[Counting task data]
::::::

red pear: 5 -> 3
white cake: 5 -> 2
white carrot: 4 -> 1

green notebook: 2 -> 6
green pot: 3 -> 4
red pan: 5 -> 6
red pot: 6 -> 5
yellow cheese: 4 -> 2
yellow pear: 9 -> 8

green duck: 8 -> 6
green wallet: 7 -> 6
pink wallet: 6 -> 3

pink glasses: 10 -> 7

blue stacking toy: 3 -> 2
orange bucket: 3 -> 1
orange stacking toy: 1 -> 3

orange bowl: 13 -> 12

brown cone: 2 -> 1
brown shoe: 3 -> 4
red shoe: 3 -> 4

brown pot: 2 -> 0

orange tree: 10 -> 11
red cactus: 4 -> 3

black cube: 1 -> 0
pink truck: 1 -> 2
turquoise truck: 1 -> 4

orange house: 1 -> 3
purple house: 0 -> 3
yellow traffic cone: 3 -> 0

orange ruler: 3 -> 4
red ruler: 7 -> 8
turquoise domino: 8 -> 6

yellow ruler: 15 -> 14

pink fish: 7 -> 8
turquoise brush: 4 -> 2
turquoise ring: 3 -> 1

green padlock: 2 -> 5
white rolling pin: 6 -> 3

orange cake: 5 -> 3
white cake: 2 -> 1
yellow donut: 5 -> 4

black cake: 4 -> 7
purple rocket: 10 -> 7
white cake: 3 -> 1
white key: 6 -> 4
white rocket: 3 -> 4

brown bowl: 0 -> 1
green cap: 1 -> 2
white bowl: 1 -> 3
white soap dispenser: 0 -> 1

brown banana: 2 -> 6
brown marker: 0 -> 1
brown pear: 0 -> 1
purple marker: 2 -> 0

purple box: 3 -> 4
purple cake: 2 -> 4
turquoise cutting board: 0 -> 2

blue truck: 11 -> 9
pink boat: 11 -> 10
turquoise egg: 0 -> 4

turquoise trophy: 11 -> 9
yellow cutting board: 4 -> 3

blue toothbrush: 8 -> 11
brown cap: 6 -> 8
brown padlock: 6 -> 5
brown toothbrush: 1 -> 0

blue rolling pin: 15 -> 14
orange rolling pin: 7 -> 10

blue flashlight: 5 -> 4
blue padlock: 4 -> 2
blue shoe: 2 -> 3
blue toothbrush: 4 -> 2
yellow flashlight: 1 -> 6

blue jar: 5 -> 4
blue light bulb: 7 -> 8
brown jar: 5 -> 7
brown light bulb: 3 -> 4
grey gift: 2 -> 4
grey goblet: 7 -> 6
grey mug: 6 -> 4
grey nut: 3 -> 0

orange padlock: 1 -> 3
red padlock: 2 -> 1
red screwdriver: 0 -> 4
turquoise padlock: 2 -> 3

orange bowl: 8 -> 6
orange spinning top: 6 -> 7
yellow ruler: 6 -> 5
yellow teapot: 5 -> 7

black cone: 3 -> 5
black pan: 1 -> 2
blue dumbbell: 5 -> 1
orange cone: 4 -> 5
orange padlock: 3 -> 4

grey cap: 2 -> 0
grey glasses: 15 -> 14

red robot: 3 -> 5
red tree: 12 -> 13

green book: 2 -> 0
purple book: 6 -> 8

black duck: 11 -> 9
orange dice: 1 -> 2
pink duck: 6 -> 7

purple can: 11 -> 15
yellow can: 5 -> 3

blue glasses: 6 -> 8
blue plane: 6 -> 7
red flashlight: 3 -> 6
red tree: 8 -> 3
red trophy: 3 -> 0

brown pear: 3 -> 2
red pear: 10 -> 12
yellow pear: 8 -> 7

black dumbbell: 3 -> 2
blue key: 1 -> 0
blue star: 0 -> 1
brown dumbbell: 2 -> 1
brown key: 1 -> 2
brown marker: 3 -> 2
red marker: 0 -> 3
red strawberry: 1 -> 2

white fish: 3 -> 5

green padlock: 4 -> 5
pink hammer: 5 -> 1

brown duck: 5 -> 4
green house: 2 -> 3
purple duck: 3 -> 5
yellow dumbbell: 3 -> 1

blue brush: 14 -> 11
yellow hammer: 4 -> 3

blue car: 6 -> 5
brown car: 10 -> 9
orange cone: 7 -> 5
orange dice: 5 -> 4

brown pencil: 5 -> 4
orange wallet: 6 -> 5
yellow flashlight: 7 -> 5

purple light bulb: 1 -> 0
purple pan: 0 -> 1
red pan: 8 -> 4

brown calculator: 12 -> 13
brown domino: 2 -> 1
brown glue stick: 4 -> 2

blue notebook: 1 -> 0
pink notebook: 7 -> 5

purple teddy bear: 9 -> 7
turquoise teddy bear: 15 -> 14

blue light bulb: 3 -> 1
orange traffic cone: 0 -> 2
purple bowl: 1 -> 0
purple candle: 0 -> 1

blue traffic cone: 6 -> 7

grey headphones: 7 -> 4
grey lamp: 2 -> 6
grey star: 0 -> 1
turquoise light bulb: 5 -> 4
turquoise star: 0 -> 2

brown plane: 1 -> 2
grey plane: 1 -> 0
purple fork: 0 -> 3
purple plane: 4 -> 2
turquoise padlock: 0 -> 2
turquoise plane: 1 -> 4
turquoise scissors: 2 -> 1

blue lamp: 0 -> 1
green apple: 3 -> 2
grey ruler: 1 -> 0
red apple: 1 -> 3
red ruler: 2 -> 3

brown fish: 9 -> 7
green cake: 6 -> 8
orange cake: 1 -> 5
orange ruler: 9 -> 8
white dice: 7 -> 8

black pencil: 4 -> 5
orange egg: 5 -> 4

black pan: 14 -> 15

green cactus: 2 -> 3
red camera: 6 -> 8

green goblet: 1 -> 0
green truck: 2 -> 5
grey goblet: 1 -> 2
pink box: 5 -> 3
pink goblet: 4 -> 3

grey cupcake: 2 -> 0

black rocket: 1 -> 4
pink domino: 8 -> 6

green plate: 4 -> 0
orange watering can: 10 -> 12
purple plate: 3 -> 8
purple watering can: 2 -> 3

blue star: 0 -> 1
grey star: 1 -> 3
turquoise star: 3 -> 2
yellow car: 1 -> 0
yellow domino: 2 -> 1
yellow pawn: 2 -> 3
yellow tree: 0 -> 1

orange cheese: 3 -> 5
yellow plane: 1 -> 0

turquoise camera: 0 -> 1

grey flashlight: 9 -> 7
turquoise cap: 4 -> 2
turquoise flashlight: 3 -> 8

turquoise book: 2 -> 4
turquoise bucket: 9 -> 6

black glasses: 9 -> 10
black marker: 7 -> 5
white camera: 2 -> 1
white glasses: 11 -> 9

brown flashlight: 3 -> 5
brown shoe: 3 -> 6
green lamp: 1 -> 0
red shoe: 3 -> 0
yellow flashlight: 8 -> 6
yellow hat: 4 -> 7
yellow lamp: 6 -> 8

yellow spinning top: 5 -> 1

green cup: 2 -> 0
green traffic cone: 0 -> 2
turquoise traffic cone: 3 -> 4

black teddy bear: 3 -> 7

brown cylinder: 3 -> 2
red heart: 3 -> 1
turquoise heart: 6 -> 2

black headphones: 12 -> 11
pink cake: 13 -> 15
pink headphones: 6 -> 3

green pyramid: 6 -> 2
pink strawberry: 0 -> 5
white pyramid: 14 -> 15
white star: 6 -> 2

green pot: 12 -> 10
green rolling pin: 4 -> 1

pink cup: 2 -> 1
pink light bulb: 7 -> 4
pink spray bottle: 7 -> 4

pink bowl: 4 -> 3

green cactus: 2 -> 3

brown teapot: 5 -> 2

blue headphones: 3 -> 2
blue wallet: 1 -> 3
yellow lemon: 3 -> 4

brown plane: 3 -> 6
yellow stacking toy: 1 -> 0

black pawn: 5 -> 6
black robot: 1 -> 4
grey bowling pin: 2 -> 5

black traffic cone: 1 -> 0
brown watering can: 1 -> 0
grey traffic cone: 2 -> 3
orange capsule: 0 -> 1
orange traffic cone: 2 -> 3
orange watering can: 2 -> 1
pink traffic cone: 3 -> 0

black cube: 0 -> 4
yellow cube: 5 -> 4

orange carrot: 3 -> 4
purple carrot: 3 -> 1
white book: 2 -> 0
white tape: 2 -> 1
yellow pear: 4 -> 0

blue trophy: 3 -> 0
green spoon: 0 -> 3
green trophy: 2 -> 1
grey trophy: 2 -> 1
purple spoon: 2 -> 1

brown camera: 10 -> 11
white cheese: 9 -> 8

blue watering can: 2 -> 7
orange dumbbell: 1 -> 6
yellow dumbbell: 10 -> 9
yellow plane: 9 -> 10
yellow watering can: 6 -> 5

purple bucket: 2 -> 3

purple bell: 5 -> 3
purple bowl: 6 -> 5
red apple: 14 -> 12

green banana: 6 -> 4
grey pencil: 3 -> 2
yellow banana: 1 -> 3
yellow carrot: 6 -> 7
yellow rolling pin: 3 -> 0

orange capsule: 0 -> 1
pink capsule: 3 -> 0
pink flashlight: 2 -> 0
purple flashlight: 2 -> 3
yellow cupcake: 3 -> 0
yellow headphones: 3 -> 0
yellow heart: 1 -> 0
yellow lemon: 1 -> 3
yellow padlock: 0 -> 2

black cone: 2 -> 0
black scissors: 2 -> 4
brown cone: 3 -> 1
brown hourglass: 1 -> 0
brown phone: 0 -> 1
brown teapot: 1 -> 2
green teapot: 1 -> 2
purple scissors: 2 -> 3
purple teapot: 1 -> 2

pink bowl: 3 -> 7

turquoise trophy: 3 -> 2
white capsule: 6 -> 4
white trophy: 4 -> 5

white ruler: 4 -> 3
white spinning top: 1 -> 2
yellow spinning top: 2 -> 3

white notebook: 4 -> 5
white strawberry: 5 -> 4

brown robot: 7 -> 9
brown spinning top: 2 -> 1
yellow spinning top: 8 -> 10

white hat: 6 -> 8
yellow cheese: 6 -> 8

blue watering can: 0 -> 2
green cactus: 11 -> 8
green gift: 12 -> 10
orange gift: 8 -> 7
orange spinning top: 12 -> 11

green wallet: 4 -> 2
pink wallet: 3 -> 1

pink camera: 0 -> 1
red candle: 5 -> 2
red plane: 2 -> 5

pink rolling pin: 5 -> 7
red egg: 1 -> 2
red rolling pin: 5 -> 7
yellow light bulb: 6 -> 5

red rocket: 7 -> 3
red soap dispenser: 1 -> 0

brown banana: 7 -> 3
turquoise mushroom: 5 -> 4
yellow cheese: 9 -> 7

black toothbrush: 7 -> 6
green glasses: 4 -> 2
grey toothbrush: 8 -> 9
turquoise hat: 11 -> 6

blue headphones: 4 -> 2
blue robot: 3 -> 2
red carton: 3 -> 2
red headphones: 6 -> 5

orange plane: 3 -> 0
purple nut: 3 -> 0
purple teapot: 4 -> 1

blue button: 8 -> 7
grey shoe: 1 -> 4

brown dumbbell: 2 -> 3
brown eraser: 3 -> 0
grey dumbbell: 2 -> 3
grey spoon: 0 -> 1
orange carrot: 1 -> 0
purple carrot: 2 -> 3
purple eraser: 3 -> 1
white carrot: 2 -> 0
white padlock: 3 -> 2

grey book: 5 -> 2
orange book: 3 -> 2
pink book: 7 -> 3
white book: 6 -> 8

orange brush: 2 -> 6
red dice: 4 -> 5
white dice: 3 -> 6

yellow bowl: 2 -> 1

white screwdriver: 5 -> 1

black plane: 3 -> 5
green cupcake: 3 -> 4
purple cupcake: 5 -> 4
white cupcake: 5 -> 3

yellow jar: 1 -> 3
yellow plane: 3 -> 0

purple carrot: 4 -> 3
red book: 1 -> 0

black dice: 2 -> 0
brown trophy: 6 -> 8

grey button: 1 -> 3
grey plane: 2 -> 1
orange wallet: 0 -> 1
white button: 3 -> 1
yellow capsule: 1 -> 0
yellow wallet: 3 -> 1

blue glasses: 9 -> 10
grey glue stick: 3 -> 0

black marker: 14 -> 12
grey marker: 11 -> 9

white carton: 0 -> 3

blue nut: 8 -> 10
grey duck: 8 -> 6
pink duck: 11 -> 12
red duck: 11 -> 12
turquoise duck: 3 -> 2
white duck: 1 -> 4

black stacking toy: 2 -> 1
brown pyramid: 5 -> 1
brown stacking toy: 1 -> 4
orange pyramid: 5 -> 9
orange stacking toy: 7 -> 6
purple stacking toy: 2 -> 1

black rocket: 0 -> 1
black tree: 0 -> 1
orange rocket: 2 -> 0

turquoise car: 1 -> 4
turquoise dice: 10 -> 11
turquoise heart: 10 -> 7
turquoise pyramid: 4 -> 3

::::::

* _Exercise details_
Look above and repeat, character for character, the lines from the first one to the line with "purple house: 0 -> 3", counting both.

* _Response area_
red pear: 5 -> 3
white cake: 5 -> 2
white carrot: 4 -> 1

green notebook: 2 -> 6
green pot: 3 -> 4
red pan: 5 -> 6
red pot: 6 -> 5
yellow cheese: 4 -> 2
yellow pear: 9 -> 8

green duck: 8 -> 6
green wallet: 7 -> 6
pink wallet: 6 -> 3

pink glasses: 10 -> 7

blue stacking toy: 3 -> 2
orange bucket: 3 -> 1
orange stacking toy: 1 -> 3

orange bowl: 13 -> 12

brown cone: 2 -> 1
brown shoe: 3 -> 4
red shoe: 3 -> 4

brown pot: 2 -> 0

orange tree: 10 -> 11
red cactus: 4 -> 3

black cube: 1 -> 0
pink truck: 1 -> 2
turquoise truck: 1 -> 4

orange house: 1 -> 3
purple house: 0 -> 3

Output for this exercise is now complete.